*Exercise details*
Every line with the string "diode" should be copied from the data.

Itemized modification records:
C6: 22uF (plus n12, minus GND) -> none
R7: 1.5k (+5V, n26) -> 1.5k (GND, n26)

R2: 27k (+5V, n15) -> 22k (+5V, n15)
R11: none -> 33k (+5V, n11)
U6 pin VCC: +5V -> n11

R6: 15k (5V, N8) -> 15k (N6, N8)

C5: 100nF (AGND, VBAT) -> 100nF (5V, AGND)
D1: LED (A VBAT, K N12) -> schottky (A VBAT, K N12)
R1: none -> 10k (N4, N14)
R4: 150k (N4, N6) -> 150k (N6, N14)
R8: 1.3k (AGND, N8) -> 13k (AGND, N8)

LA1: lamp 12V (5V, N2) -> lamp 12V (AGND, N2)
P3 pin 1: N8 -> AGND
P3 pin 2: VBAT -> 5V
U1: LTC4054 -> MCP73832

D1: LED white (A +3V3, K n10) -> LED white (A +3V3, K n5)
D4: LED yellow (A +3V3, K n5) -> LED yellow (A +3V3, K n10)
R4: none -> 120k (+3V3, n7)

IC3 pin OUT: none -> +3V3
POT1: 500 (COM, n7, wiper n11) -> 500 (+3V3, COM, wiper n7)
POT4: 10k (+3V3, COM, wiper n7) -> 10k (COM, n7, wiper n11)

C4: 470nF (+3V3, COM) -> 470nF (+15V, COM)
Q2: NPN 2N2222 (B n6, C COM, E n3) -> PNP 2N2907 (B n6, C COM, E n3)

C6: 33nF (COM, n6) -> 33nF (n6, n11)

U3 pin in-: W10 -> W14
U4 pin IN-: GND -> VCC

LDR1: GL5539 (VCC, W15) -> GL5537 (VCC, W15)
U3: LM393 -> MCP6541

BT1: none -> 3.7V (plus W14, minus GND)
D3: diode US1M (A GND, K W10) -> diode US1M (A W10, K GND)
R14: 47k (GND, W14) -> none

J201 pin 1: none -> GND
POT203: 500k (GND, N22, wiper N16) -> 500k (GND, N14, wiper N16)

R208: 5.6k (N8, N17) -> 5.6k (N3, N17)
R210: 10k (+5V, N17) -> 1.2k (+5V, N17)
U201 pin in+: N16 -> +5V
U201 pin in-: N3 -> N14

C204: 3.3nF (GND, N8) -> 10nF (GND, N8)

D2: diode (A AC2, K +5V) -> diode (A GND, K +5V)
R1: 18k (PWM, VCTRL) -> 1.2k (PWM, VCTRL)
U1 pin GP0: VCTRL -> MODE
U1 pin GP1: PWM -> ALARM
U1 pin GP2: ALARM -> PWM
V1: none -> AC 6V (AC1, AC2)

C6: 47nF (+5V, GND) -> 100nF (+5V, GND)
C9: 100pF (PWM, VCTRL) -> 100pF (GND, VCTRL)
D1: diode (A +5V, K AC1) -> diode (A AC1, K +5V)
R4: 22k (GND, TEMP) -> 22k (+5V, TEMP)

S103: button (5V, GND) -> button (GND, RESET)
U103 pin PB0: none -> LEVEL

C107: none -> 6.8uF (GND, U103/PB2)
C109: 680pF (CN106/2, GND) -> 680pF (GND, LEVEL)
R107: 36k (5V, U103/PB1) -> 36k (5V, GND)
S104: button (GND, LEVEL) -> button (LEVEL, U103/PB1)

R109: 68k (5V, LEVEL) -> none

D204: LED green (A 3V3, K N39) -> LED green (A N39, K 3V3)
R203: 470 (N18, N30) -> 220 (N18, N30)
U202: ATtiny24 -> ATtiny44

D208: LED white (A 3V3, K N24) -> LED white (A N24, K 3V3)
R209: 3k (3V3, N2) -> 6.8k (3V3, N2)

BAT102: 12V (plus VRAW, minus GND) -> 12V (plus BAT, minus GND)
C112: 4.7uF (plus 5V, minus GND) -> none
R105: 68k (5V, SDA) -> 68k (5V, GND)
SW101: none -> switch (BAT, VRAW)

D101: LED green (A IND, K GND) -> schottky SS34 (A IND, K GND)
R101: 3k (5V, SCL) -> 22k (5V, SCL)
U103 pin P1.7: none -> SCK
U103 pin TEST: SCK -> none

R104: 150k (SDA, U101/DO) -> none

*Output below*
D3: diode US1M (A GND, K W10) -> diode US1M (A W10, K GND)
D2: diode (A AC2, K +5V) -> diode (A GND, K +5V)
D1: diode (A +5V, K AC1) -> diode (A AC1, K +5V)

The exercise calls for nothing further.